WHAT NEEDS TO BE DONE -
What is needed is an exact reproduction of the lines from the one that contains "Flasche/rot <399 248" through the end of the data, both included and nothing else, with pictures omitted.
━━ TASK DATA ━━
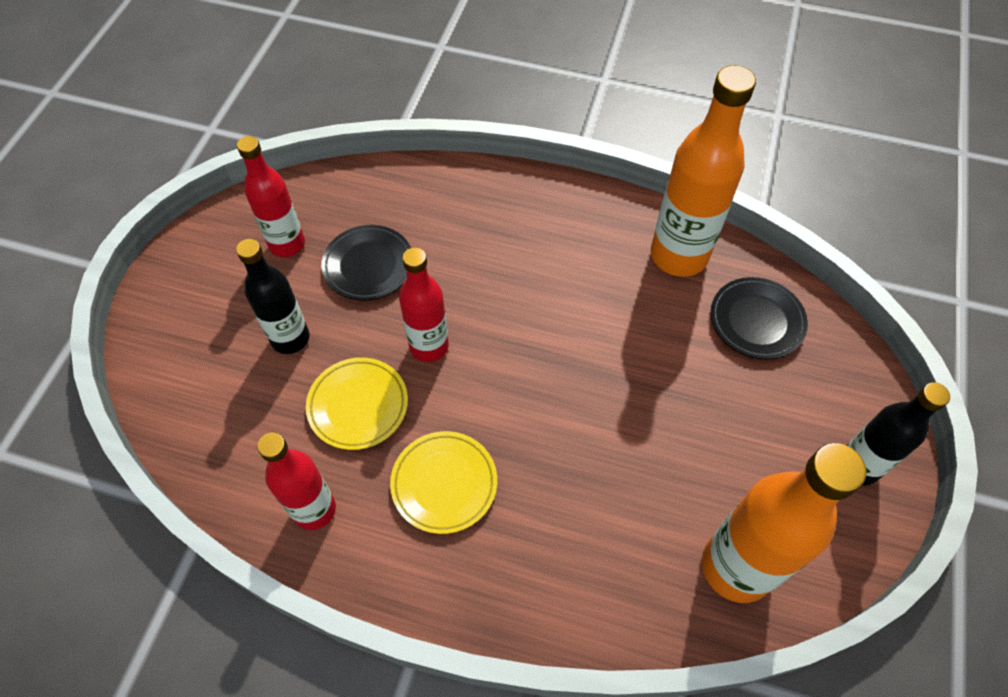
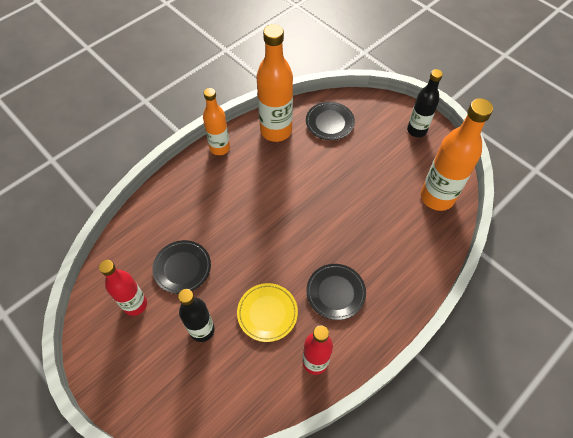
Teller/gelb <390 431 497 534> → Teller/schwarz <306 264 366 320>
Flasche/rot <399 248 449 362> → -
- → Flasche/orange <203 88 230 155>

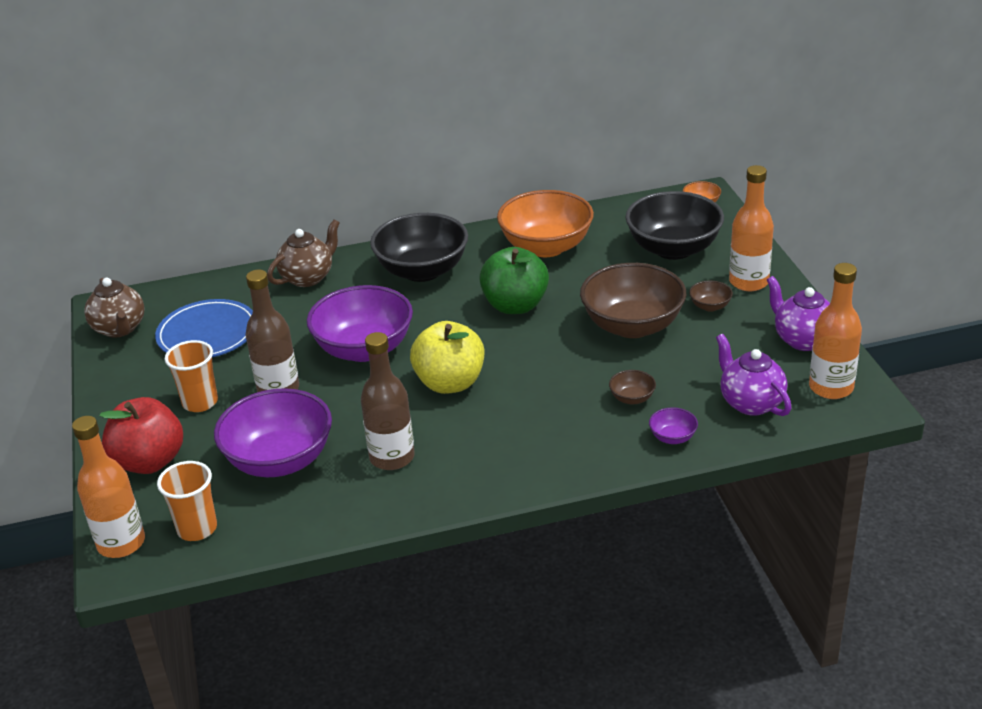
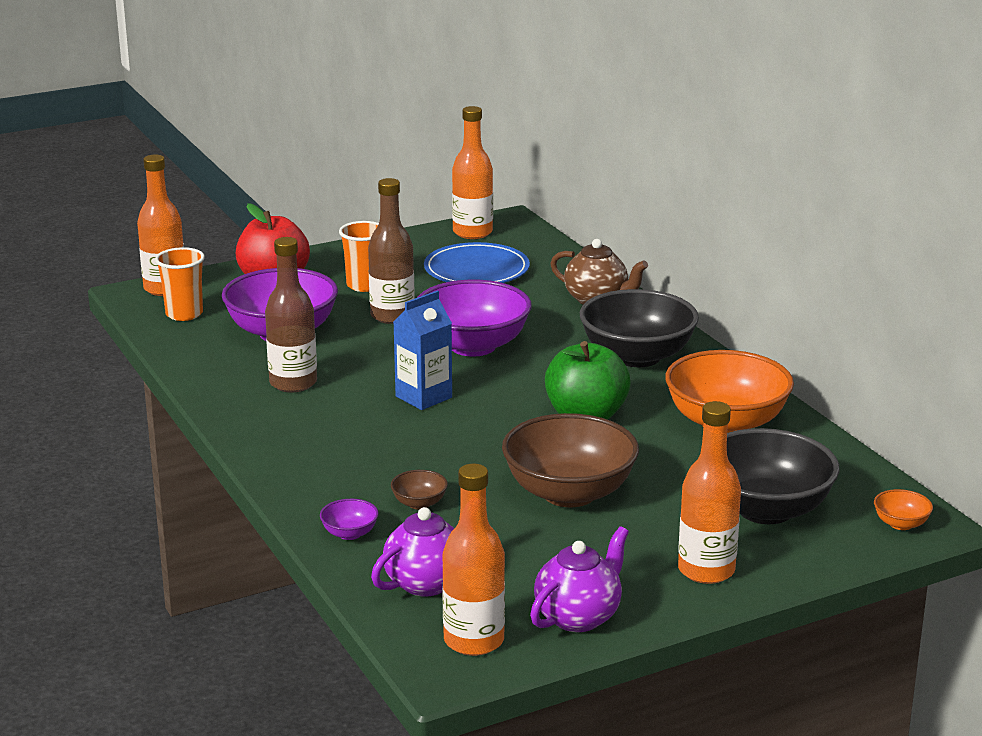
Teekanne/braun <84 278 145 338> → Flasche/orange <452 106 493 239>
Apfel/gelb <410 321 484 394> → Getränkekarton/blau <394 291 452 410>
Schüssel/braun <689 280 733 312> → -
━━━
OUTPUT FOR THIS TASK -
Flasche/rot <399 248 449 362> → -
- → Flasche/orange <203 88 230 155>

Teekanne/braun <84 278 145 338> → Flasche/orange <452 106 493 239>
Apfel/gelb <410 321 484 394> → Getränkekarton/blau <394 291 452 410>
Schüssel/braun <689 280 733 312> → -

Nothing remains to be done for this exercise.